- _To do_
Starting at the top of the records below and ending with the line that contains "course.xlsx: [540,28,722,123] ->", print each line exactly as written, skipping the pictures.

Working data: Begin

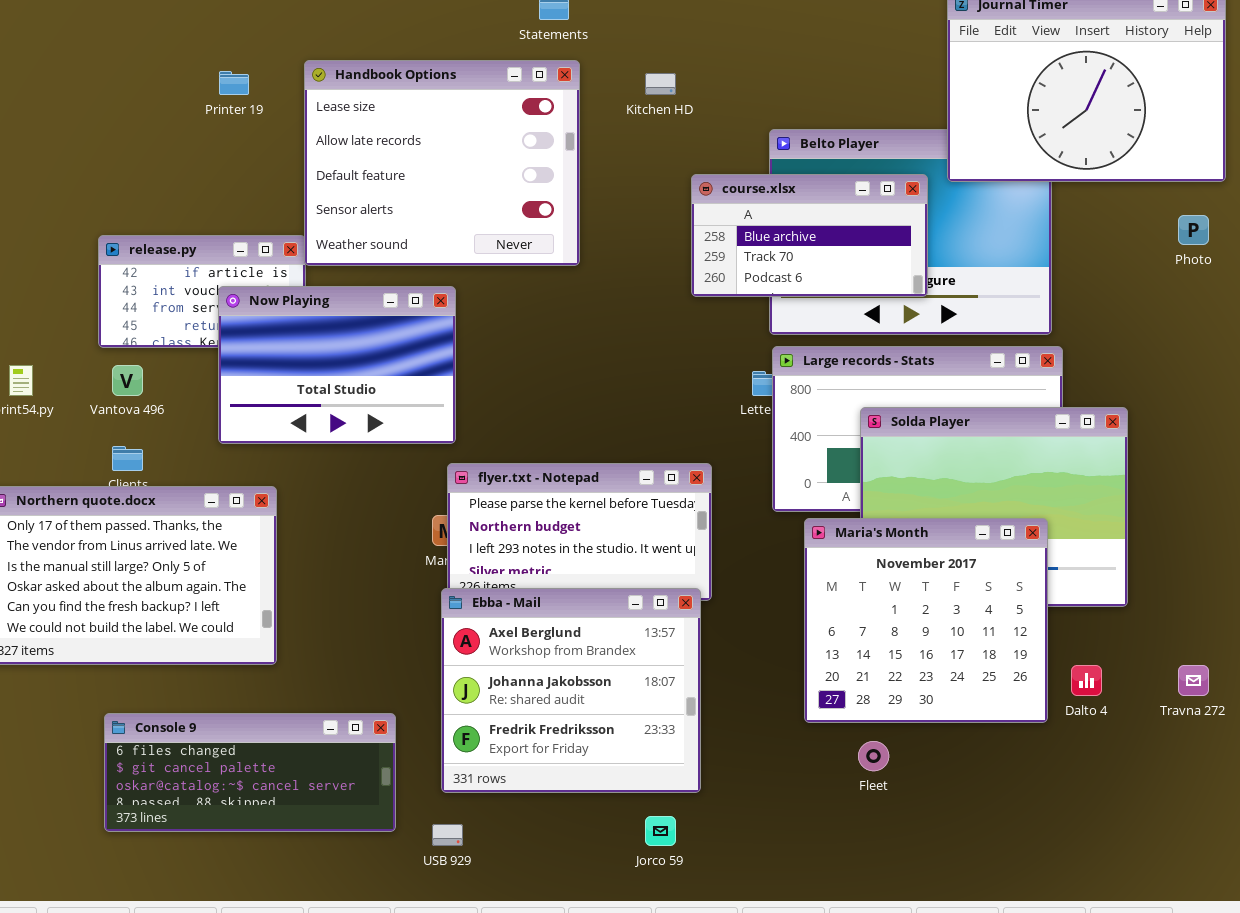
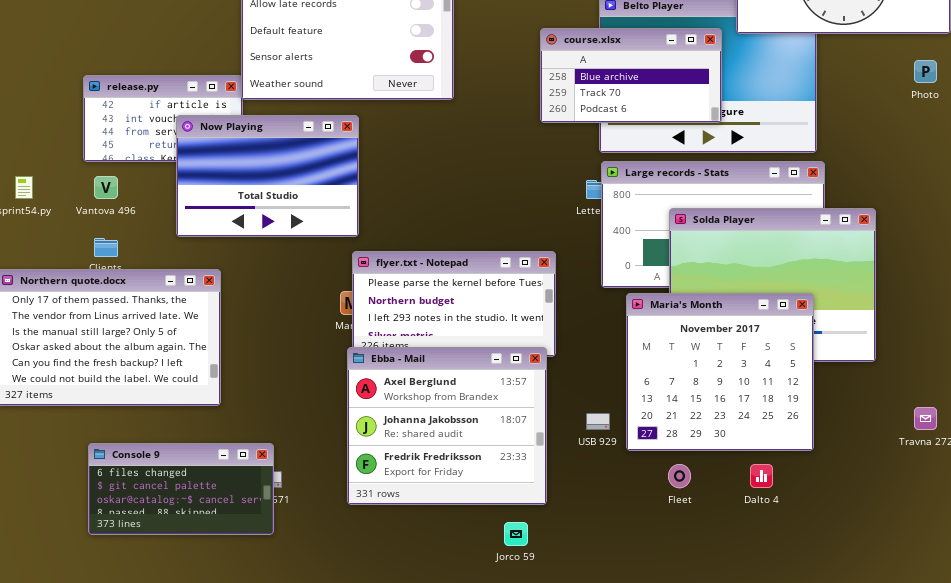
Dalto 4: [1071,665,1102,696] -> [750,464,773,488], moved
Console 9: [104,713,396,832] -> [88,443,274,535], resized
USB 929: [432,824,463,846] -> [586,413,610,430], moved

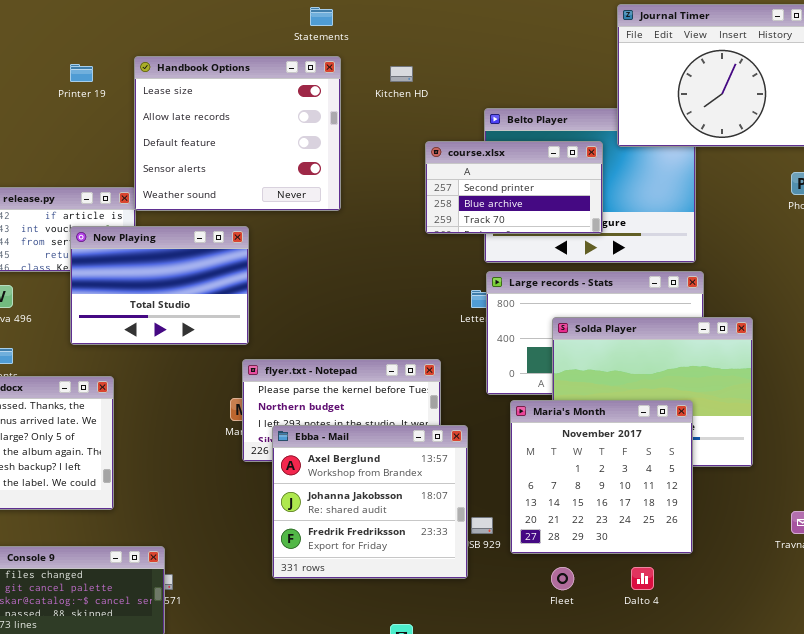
course.xlsx: [540,28,722,123] -> [425,141,603,234], scrolled up 1 row
Ebba - Mail: [347,347,547,505] -> [272,425,468,579], moved

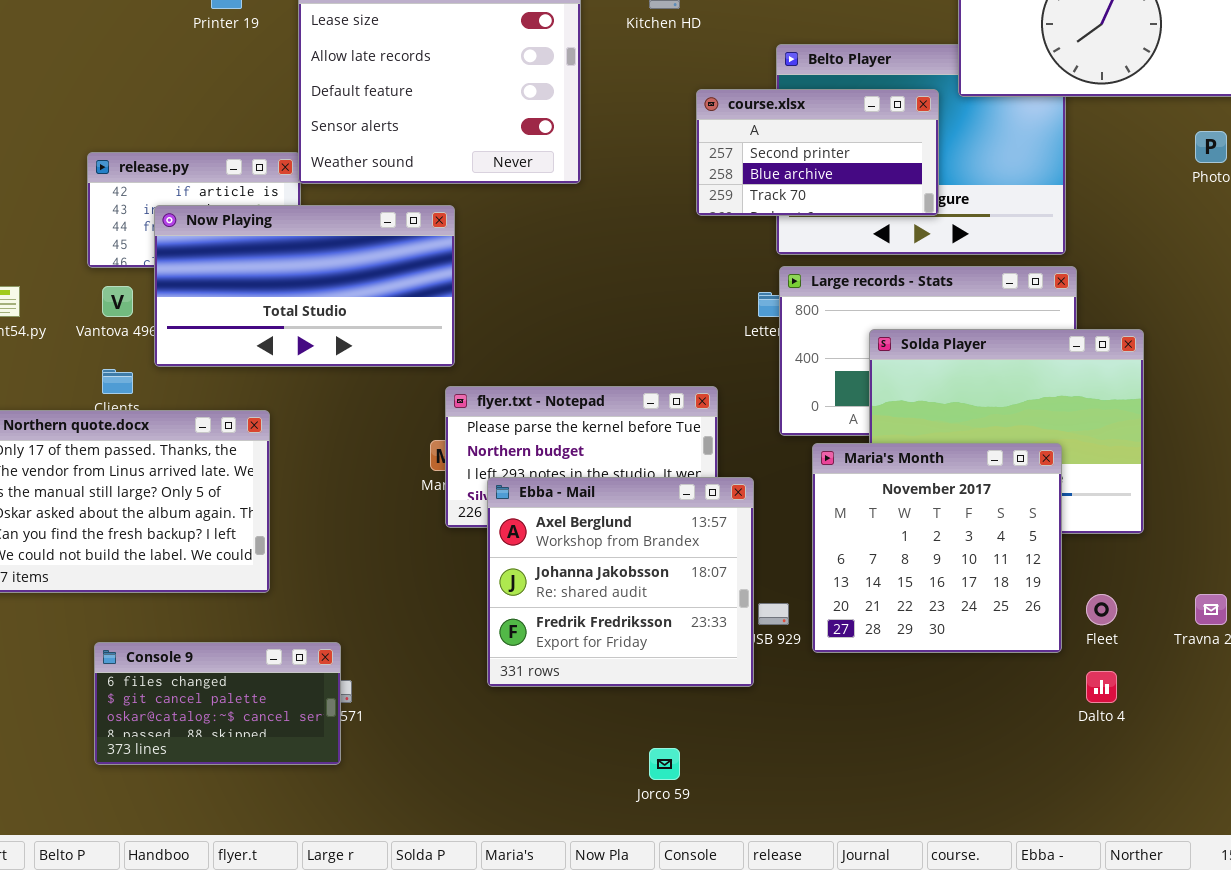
Now Playing: [70,226,249,345] -> [154,205,455,367], resized
Fleet: [551,567,574,590] -> [1086,594,1117,625], moved
Dalto 4: [631,567,654,590] -> [1086,671,1117,703], moved

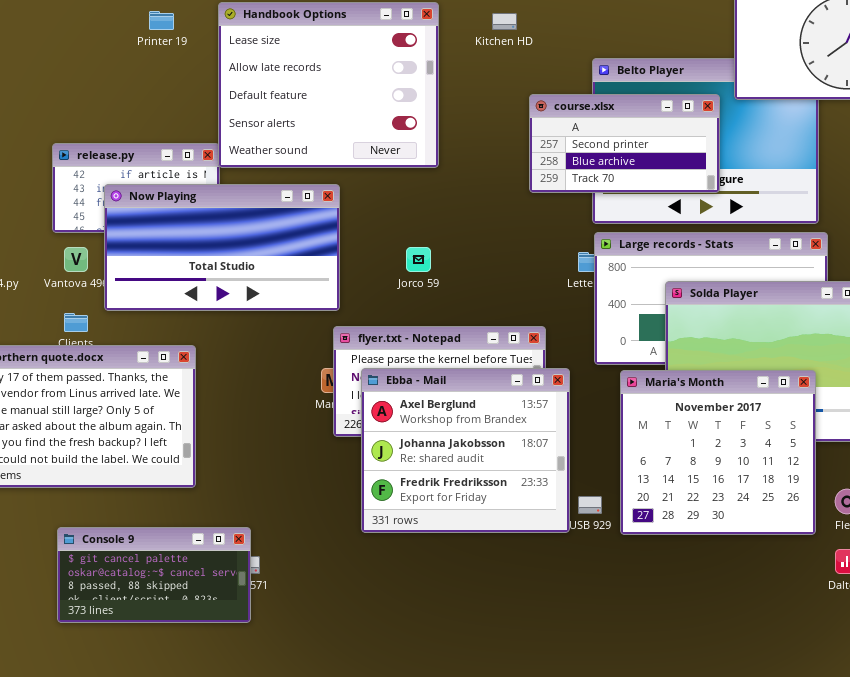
Ebba - Mail: [487,477,754,687] -> [361,368,570,533], moved
Console 9: [94,642,341,765] -> [57,527,251,623], scrolled down 1 row
Jorco 59: [649,748,680,780] -> [406,247,431,272], moved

Working data: End

- _Solution for this task_
Dalto 4: [1071,665,1102,696] -> [750,464,773,488], moved
Console 9: [104,713,396,832] -> [88,443,274,535], resized
USB 929: [432,824,463,846] -> [586,413,610,430], moved

course.xlsx: [540,28,722,123] -> [425,141,603,234], scrolled up 1 row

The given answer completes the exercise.